YOUR OBJECTIVE → Report every line below that has the string "purple" in it.

RAW DATA →
★ ★ ★ ★ ★

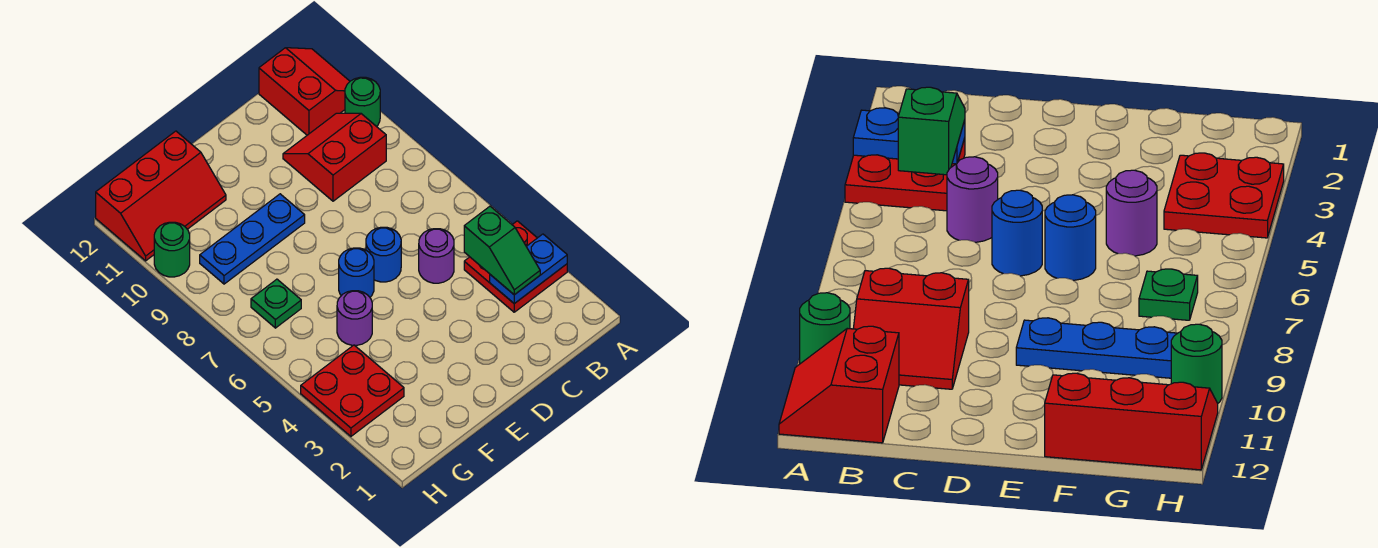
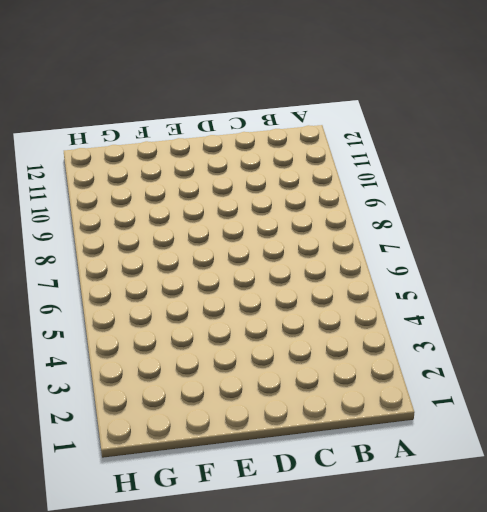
none -> red plate A3:B4 level 1
none -> green round brick A10 level 1
none -> red slope A11:B12 level 1 top B

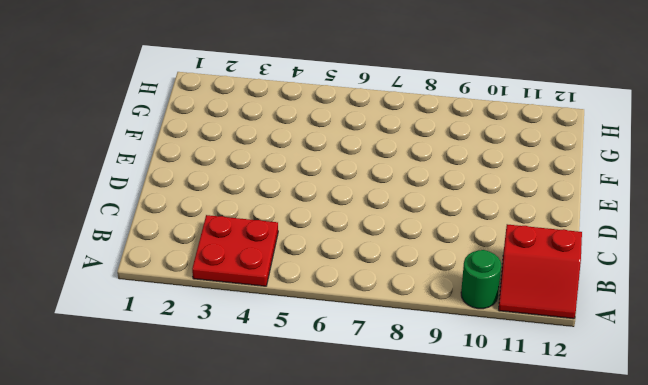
none -> red slope B9:C10 level 1 top 9
none -> purple round brick C5 level 1
none -> blue round brick D6 level 1

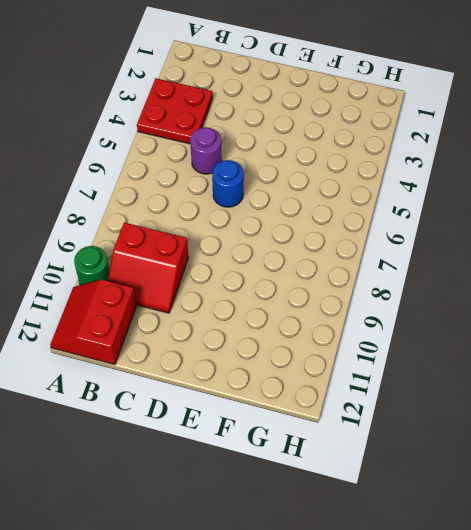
none -> blue round brick E6 level 1
none -> blue plate E9:G9 level 1
none -> purple round brick F5 level 1

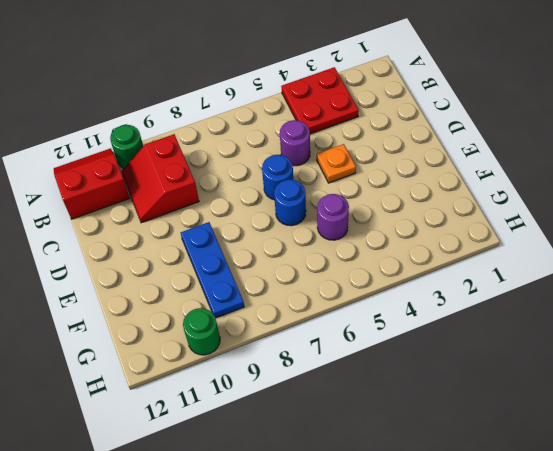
orange plate D4 level 1 -> none
none -> red slope F11:H12 level 1 top 12
none -> red plate G3:H4 level 1
none -> green plate G7 level 1

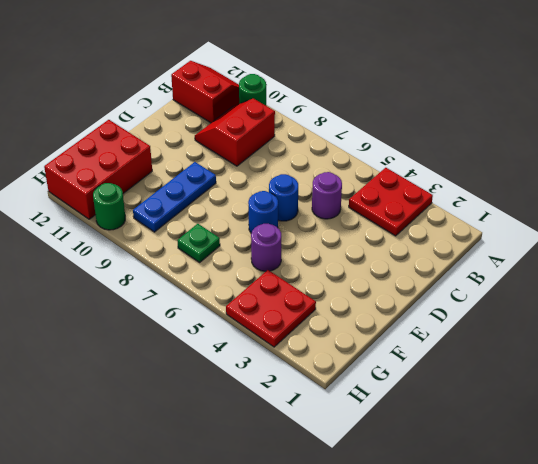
red brick F11:H12 level 1 -> red slope F11:H12 level 1 top 12
none -> blue plate A3:B3 level 2
none -> green slope B3:B4 level 3 top 4

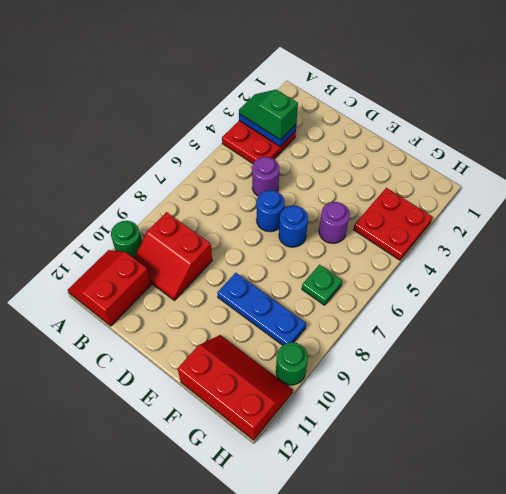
green slope A3:B3 level 3 top B -> green slope B3:B4 level 3 top 4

★ ★ ★ ★ ★

REPLY TO THE TASK →
none -> purple round brick C5 level 1
none -> purple round brick F5 level 1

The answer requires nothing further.